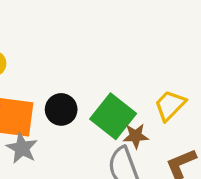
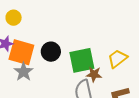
green square: (113, 116) -> (82, 60), turned 32

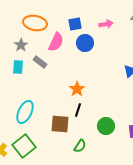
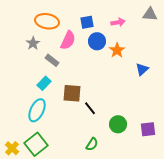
cyan rectangle: (18, 67) -> (44, 83), moved, turned 40
orange star: (77, 89) -> (117, 50), moved
black line: (78, 110) -> (90, 108), turned -56
brown square: (60, 124) -> (72, 93), moved

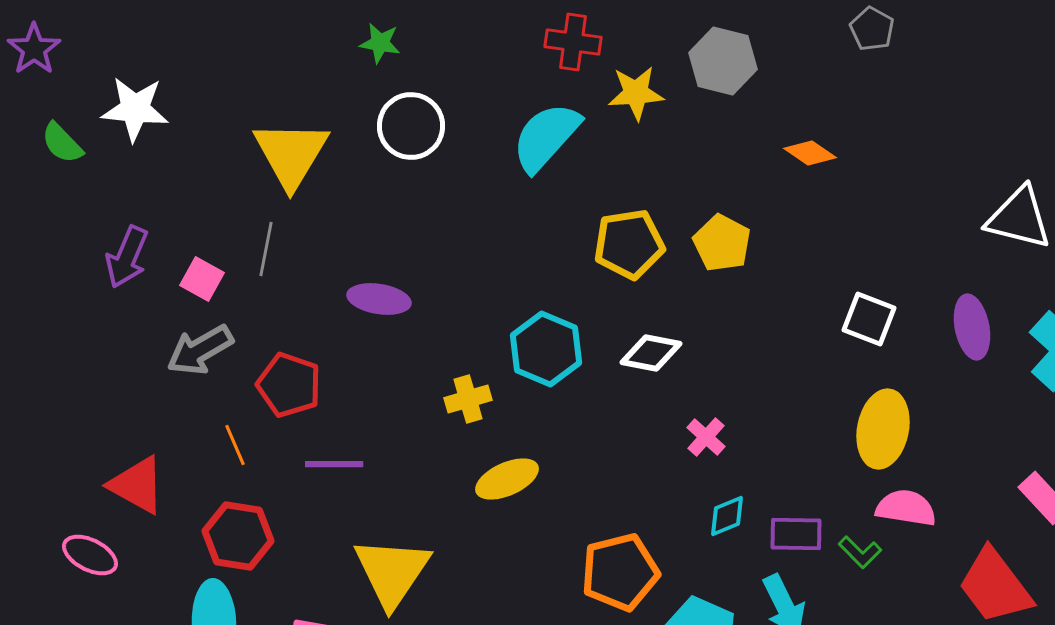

......

*Task to carry out*
I need the lines from the one containing "cyan rectangle: (18, 67)" through the end of the records retyped exactly, with the pictures left out.

*Solution to this problem*
cyan rectangle: (18, 67) -> (44, 83), moved, turned 40
orange star: (77, 89) -> (117, 50), moved
black line: (78, 110) -> (90, 108), turned -56
brown square: (60, 124) -> (72, 93), moved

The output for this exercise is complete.